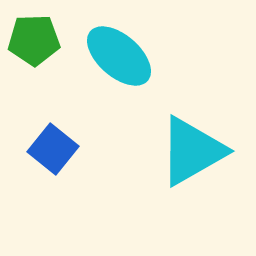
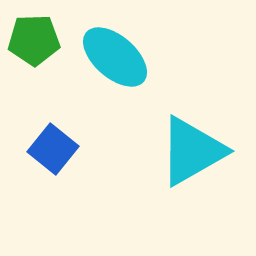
cyan ellipse: moved 4 px left, 1 px down
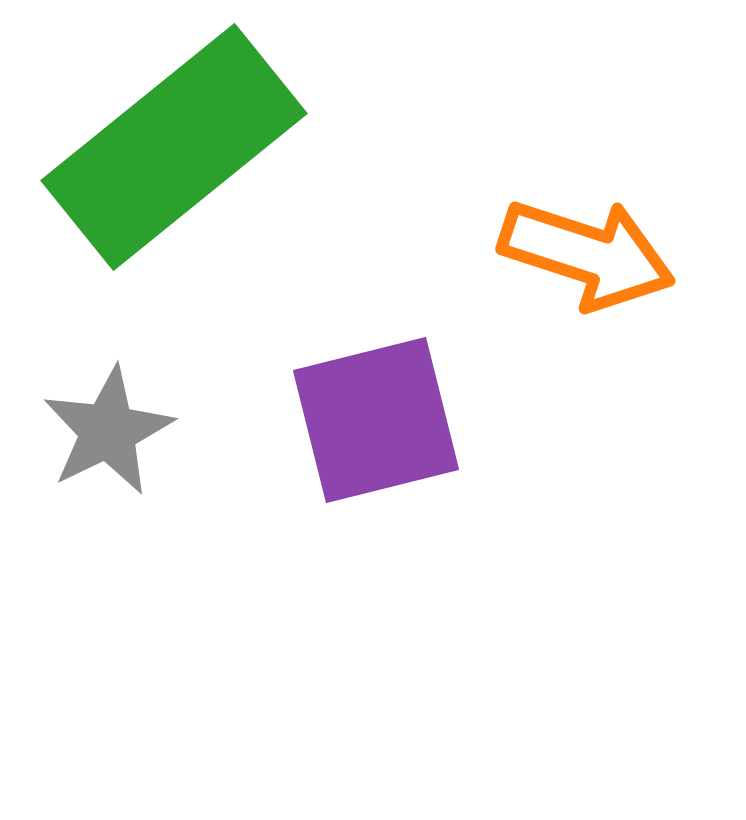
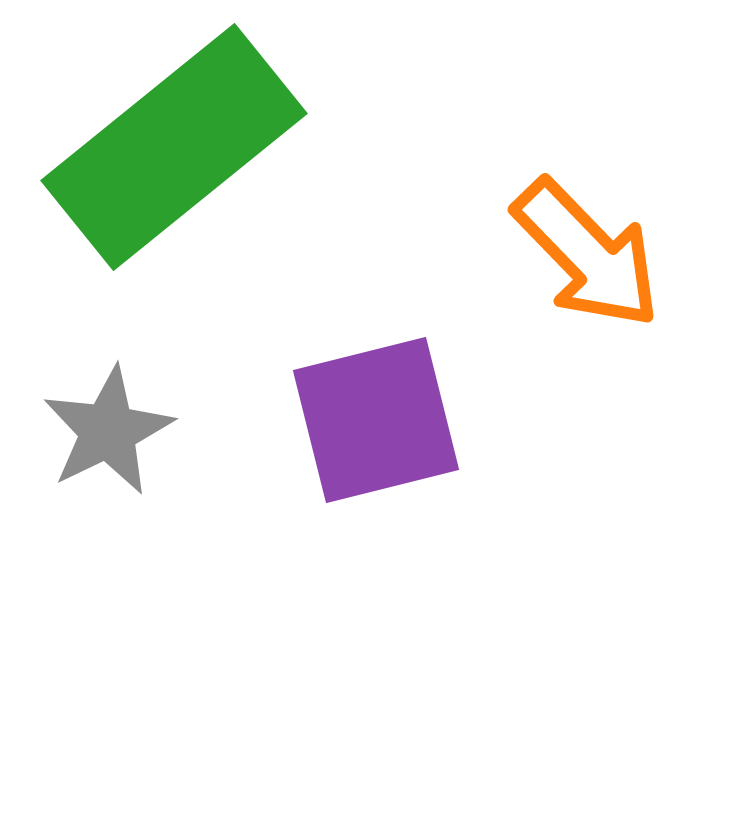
orange arrow: rotated 28 degrees clockwise
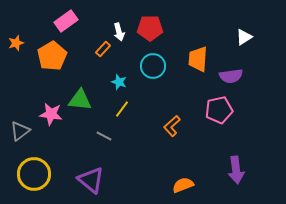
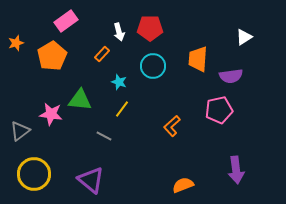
orange rectangle: moved 1 px left, 5 px down
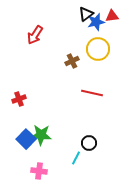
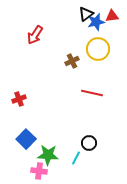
green star: moved 7 px right, 20 px down
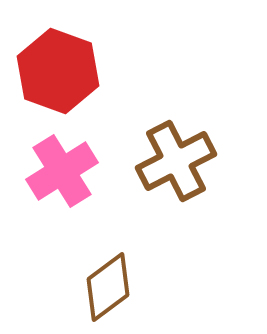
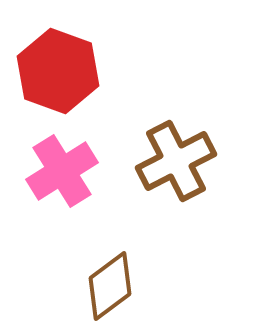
brown diamond: moved 2 px right, 1 px up
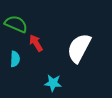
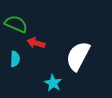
red arrow: rotated 42 degrees counterclockwise
white semicircle: moved 1 px left, 8 px down
cyan star: rotated 24 degrees clockwise
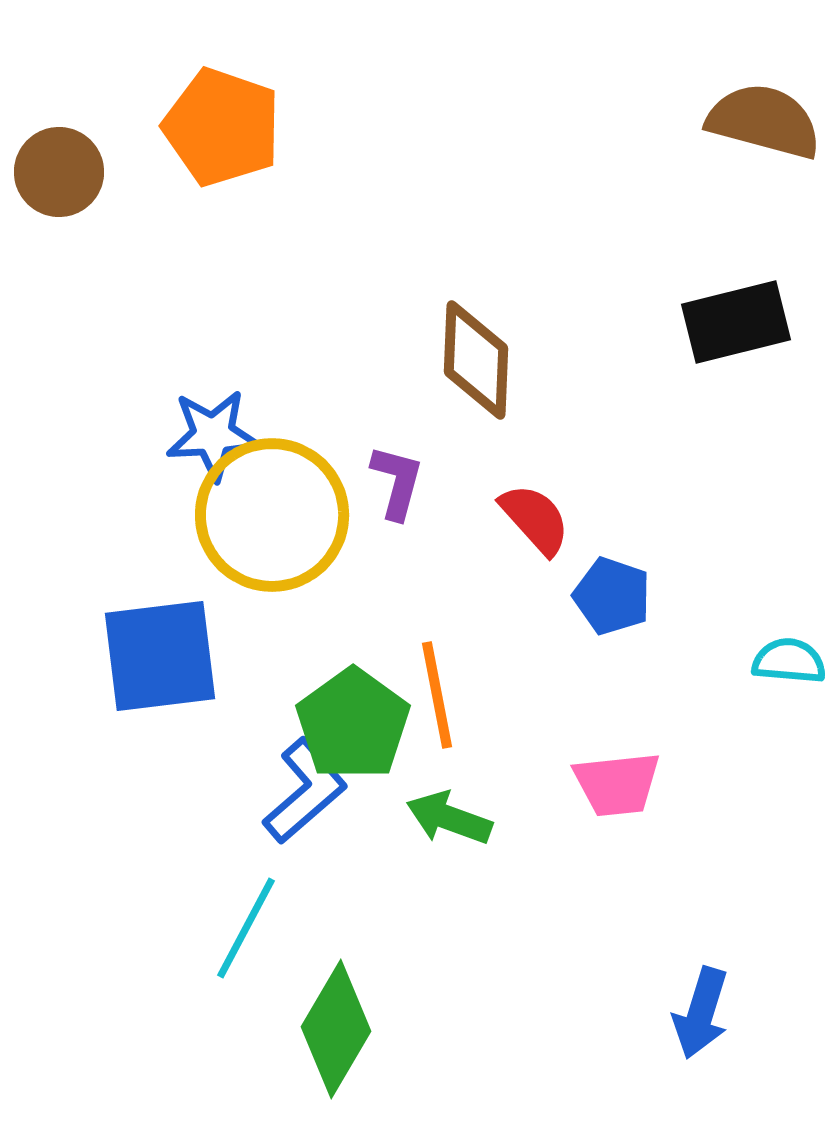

::::

* _Work to complete_:
Copy every line of text from the entries above word for word, leaving out the pictures.

* _Reply_:
cyan ellipse: moved 4 px left, 1 px down
orange arrow: rotated 28 degrees clockwise
orange rectangle: moved 1 px left, 5 px down
green star: moved 7 px right, 20 px down
brown diamond: moved 2 px right, 1 px up
red arrow: rotated 42 degrees counterclockwise
white semicircle: moved 1 px left, 8 px down
cyan star: rotated 24 degrees clockwise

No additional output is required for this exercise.